Work required: Find all lines in the records that include the word "minus", and copy them out.

Supplied records:
::::::::::

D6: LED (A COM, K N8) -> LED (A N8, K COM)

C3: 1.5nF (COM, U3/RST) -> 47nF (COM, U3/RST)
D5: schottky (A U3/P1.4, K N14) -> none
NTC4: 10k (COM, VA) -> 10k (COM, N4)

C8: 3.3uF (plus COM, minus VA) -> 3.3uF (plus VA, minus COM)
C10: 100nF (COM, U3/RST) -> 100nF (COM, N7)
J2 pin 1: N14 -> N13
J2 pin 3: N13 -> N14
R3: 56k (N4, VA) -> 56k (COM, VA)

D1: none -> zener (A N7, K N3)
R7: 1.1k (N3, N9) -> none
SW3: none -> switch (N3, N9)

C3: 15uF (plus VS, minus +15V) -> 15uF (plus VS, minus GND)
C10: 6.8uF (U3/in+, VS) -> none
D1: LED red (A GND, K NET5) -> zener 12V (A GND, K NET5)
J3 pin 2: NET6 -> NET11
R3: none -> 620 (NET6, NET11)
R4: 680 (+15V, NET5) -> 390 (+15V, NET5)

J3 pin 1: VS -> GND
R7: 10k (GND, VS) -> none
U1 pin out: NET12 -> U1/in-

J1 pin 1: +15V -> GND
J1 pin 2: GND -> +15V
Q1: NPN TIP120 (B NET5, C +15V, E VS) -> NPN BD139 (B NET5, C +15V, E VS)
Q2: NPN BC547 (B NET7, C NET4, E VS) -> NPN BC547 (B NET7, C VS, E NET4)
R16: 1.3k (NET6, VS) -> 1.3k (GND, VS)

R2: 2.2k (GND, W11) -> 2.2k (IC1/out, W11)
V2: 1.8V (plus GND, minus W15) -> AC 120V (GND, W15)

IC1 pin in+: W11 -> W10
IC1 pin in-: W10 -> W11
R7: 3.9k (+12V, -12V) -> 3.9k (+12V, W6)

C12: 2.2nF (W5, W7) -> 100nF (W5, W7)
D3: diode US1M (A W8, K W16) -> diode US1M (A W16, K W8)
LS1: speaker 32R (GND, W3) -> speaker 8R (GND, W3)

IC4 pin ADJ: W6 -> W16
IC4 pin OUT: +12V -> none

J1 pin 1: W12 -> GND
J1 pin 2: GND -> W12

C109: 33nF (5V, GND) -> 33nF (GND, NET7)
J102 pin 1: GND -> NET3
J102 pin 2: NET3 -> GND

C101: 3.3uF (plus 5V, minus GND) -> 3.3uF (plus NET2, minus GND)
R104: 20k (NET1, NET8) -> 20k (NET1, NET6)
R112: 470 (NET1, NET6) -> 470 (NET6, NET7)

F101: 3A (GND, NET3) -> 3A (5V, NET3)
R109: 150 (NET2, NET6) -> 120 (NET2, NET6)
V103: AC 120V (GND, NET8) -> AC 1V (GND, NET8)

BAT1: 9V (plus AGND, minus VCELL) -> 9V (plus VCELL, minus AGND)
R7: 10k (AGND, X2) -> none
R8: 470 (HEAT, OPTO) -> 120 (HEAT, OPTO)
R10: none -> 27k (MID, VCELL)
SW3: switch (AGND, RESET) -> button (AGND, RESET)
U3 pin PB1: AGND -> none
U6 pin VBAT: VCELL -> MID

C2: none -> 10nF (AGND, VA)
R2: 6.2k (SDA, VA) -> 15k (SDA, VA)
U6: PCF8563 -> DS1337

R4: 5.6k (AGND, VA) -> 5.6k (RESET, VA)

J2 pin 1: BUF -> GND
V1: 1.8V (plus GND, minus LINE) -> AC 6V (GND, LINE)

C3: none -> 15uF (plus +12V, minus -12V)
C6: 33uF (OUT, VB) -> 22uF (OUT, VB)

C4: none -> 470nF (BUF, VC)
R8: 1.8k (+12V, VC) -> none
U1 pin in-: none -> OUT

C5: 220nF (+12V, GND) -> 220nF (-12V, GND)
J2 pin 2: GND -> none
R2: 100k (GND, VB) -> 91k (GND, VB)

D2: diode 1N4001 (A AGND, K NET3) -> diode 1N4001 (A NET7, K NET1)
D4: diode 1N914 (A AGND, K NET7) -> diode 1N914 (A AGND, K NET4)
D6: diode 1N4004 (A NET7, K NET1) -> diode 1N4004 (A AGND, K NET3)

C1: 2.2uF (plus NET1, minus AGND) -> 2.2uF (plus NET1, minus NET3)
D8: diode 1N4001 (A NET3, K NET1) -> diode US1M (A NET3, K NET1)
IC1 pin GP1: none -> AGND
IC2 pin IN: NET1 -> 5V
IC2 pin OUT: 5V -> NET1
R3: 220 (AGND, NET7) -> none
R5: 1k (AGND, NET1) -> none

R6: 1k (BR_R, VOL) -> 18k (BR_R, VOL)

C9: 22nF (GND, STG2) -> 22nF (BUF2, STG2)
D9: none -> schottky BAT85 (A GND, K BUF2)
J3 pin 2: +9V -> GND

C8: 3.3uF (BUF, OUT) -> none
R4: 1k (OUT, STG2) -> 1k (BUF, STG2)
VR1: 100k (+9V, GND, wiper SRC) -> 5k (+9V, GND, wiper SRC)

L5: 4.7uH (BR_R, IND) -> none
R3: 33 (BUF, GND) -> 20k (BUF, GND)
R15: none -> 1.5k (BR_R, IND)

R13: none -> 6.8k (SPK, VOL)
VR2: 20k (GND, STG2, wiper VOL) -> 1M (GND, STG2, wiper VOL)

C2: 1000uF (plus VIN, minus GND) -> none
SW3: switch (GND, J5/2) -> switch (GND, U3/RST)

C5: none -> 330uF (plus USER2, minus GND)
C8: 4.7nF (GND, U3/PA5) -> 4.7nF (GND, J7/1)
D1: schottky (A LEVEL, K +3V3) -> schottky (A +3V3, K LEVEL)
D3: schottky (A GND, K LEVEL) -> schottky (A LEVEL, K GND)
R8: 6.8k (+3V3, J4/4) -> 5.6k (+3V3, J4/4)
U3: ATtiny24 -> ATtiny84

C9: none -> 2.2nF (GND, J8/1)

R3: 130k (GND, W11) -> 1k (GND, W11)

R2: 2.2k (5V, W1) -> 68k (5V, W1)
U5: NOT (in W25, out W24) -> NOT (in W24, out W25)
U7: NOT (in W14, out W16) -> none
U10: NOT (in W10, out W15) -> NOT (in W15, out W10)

::::::::::

Final answer:
C8: 3.3uF (plus COM, minus VA) -> 3.3uF (plus VA, minus COM)
C3: 15uF (plus VS, minus +15V) -> 15uF (plus VS, minus GND)
V2: 1.8V (plus GND, minus W15) -> AC 120V (GND, W15)
C101: 3.3uF (plus 5V, minus GND) -> 3.3uF (plus NET2, minus GND)
BAT1: 9V (plus AGND, minus VCELL) -> 9V (plus VCELL, minus AGND)
V1: 1.8V (plus GND, minus LINE) -> AC 6V (GND, LINE)
C3: none -> 15uF (plus +12V, minus -12V)
C1: 2.2uF (plus NET1, minus AGND) -> 2.2uF (plus NET1, minus NET3)
C2: 1000uF (plus VIN, minus GND) -> none
C5: none -> 330uF (plus USER2, minus GND)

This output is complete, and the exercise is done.